_Exercise prompt_: All lines with the word "left" must be pulled from the entries below.

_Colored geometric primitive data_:
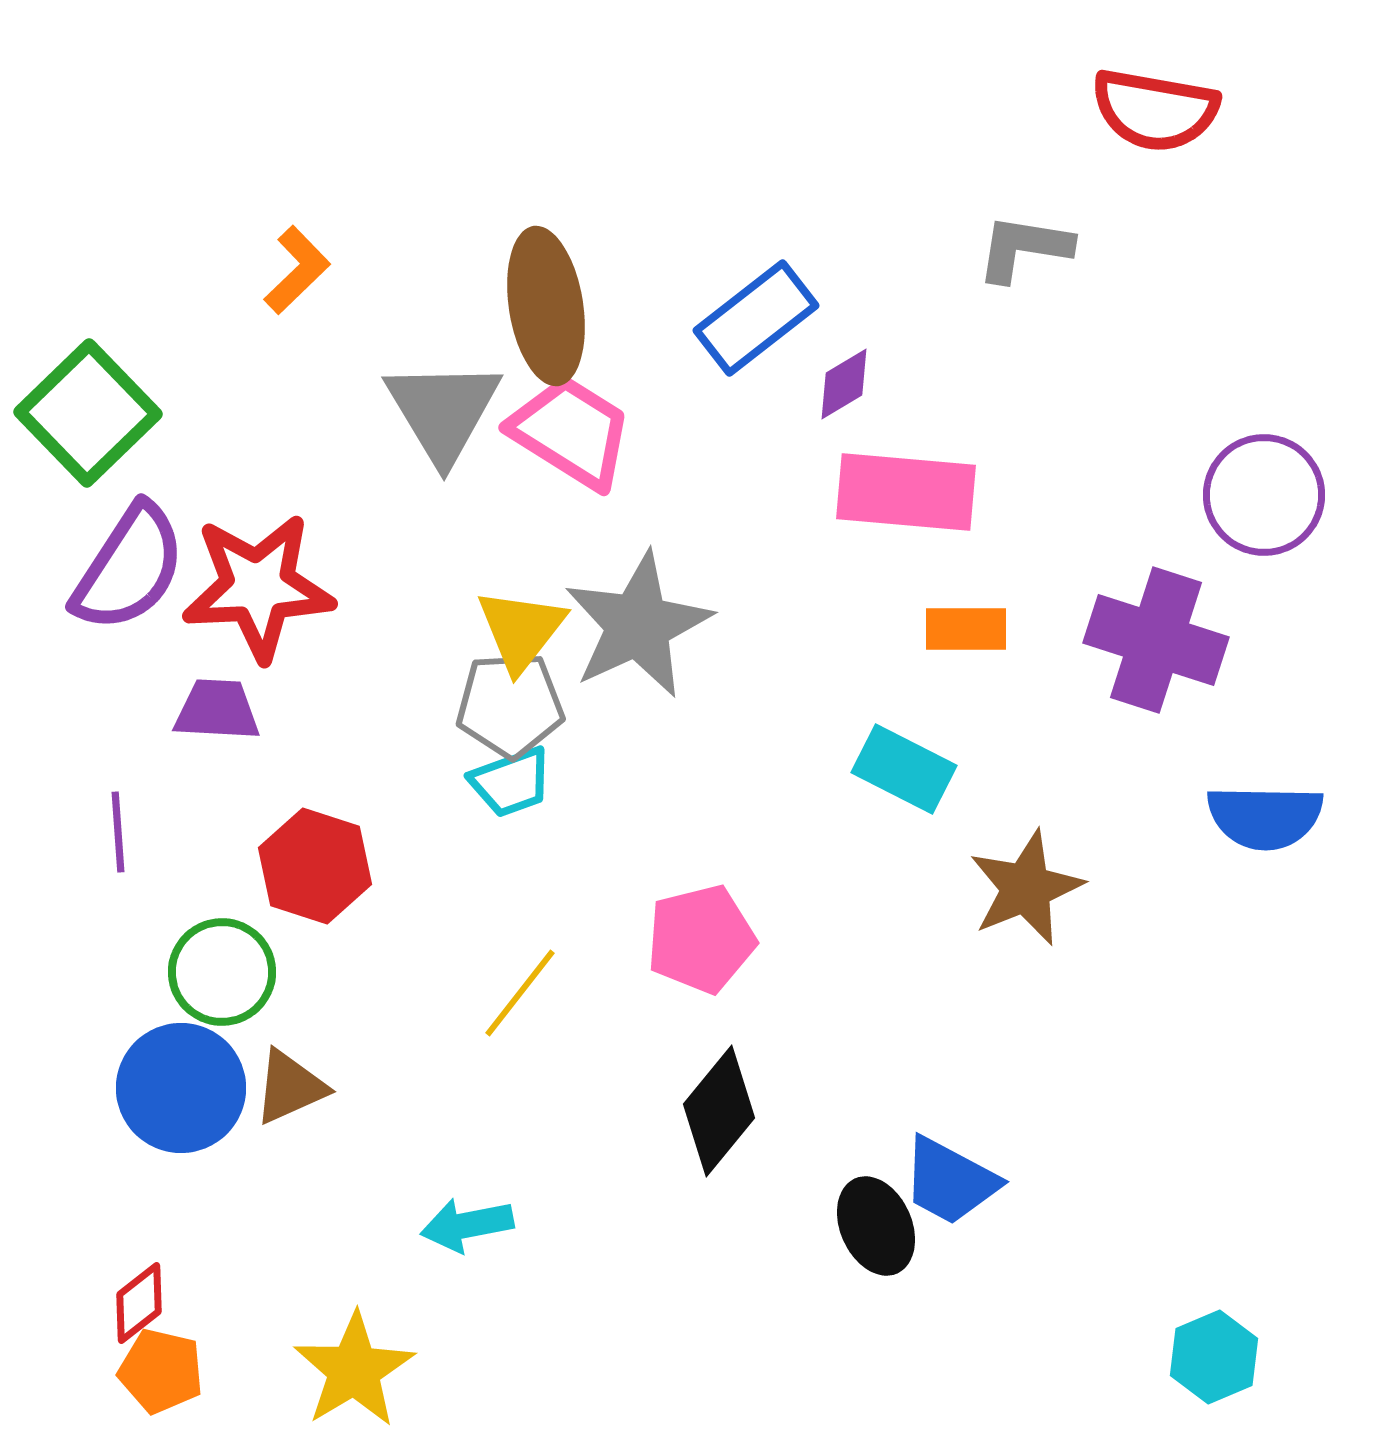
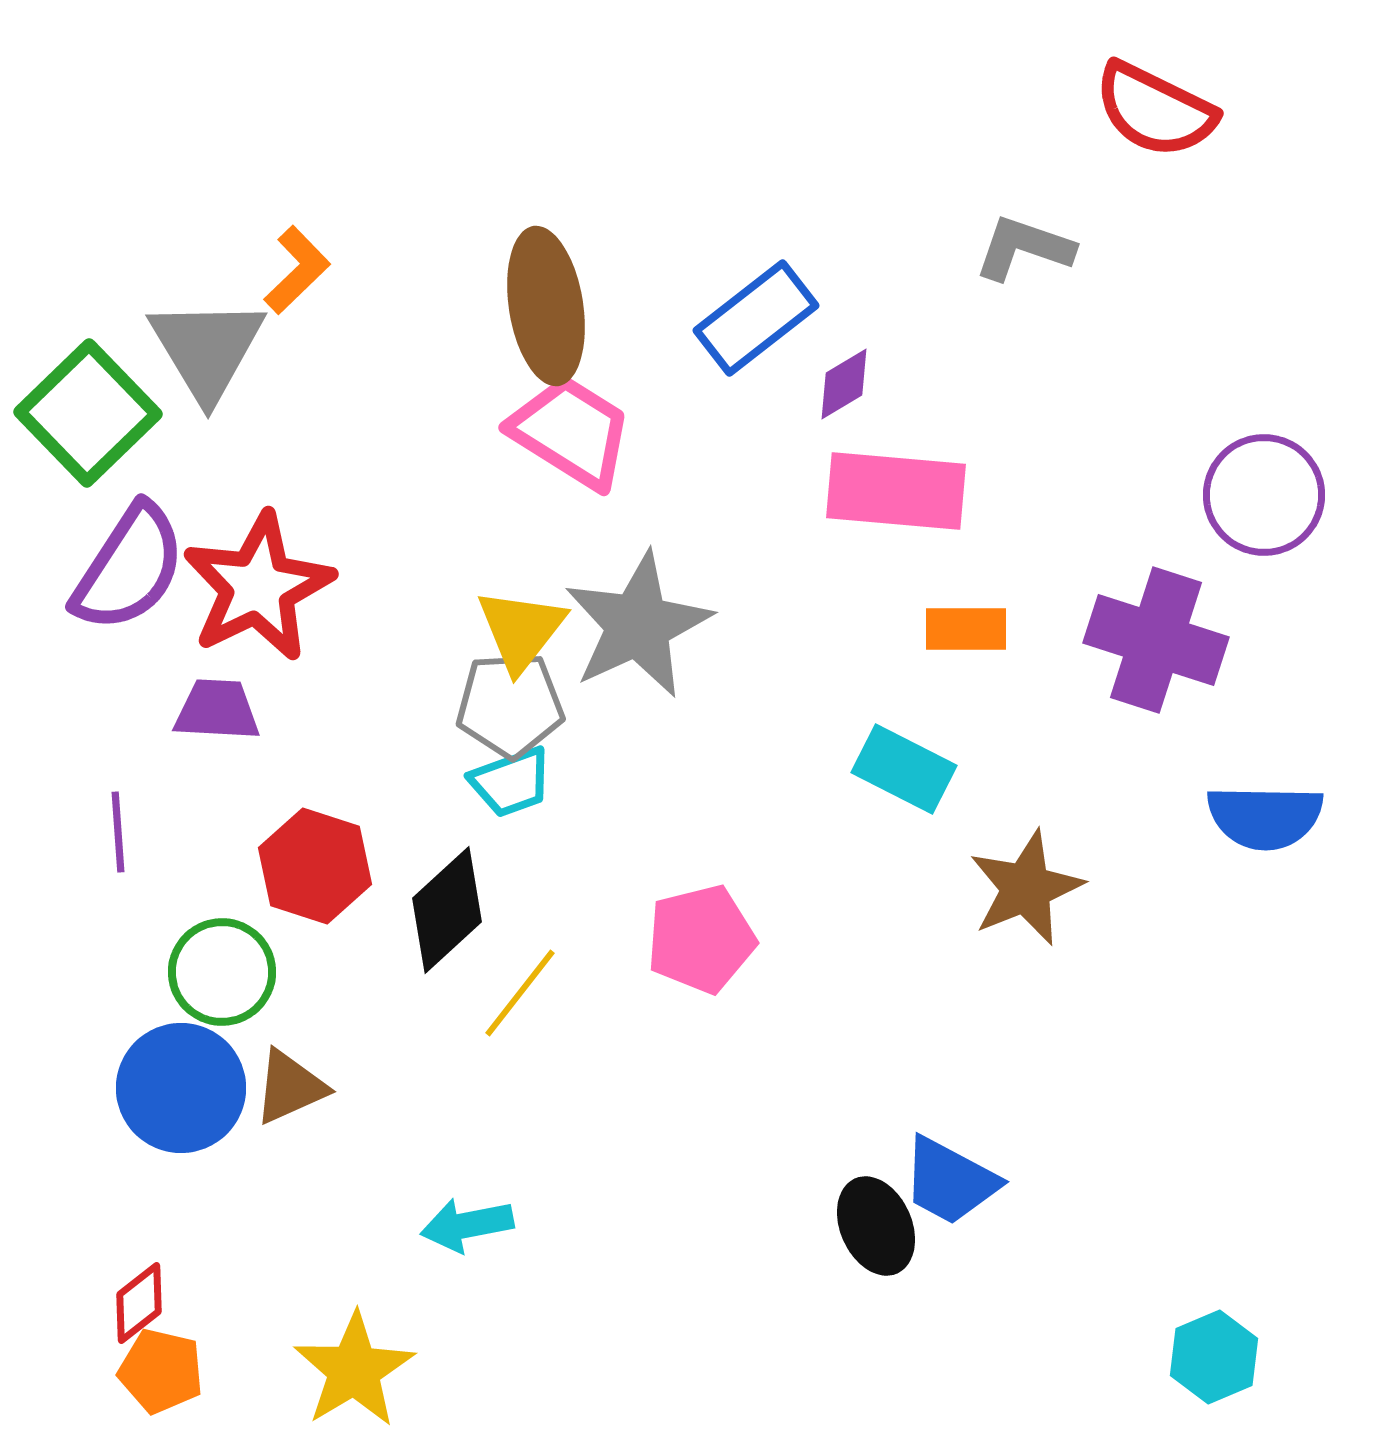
red semicircle: rotated 16 degrees clockwise
gray L-shape: rotated 10 degrees clockwise
gray triangle: moved 236 px left, 62 px up
pink rectangle: moved 10 px left, 1 px up
red star: rotated 23 degrees counterclockwise
black diamond: moved 272 px left, 201 px up; rotated 8 degrees clockwise
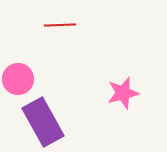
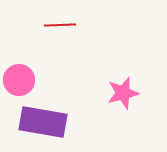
pink circle: moved 1 px right, 1 px down
purple rectangle: rotated 51 degrees counterclockwise
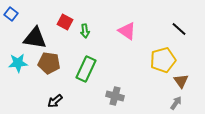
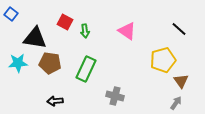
brown pentagon: moved 1 px right
black arrow: rotated 35 degrees clockwise
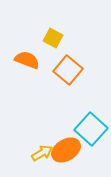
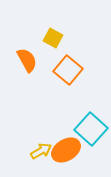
orange semicircle: rotated 40 degrees clockwise
yellow arrow: moved 1 px left, 2 px up
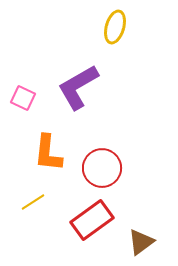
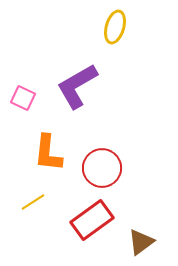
purple L-shape: moved 1 px left, 1 px up
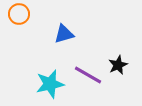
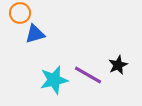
orange circle: moved 1 px right, 1 px up
blue triangle: moved 29 px left
cyan star: moved 4 px right, 4 px up
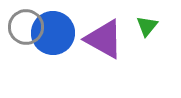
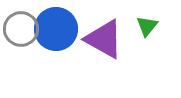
gray circle: moved 5 px left, 2 px down
blue circle: moved 3 px right, 4 px up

_Expected output_:
gray triangle: moved 236 px left, 62 px up
pink rectangle: moved 10 px left, 1 px up
black diamond: moved 272 px left, 201 px up; rotated 8 degrees clockwise
yellow arrow: moved 1 px left, 2 px up
purple L-shape: moved 1 px left, 1 px up
blue triangle: moved 29 px left
gray circle: moved 5 px left, 2 px down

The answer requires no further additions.